**Assignment**: For the material below, return exactly the lines starting at the line containing "none -> orange brick G4:G6 level 1" and ending at the line containing "none -> red round brick A2 level 3", both ends included, and no others.

**Data for this task**:
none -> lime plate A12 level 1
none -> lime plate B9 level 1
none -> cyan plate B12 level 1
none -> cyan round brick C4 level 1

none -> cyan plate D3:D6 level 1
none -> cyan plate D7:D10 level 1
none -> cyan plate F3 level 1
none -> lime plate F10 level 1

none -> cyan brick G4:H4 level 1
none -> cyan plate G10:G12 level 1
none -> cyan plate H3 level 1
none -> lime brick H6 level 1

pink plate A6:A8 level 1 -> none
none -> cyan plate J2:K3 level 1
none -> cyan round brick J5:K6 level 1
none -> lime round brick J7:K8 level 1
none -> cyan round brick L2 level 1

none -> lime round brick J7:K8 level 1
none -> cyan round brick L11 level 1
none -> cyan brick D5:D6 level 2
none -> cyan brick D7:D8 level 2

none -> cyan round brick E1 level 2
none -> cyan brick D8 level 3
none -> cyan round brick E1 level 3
---
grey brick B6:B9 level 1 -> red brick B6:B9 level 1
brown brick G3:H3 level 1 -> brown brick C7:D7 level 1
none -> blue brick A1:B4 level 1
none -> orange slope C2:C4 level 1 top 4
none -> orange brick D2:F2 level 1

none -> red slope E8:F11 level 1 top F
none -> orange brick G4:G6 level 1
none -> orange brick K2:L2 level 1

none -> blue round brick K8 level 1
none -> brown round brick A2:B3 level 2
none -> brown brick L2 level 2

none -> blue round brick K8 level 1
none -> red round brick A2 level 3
--
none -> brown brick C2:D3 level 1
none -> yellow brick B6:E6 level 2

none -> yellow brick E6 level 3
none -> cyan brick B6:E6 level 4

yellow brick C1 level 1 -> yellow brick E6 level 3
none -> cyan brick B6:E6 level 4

**Solution to this exercise**:
none -> orange brick G4:G6 level 1
none -> orange brick K2:L2 level 1

none -> blue round brick K8 level 1
none -> brown round brick A2:B3 level 2
none -> brown brick L2 level 2

none -> blue round brick K8 level 1
none -> red round brick A2 level 3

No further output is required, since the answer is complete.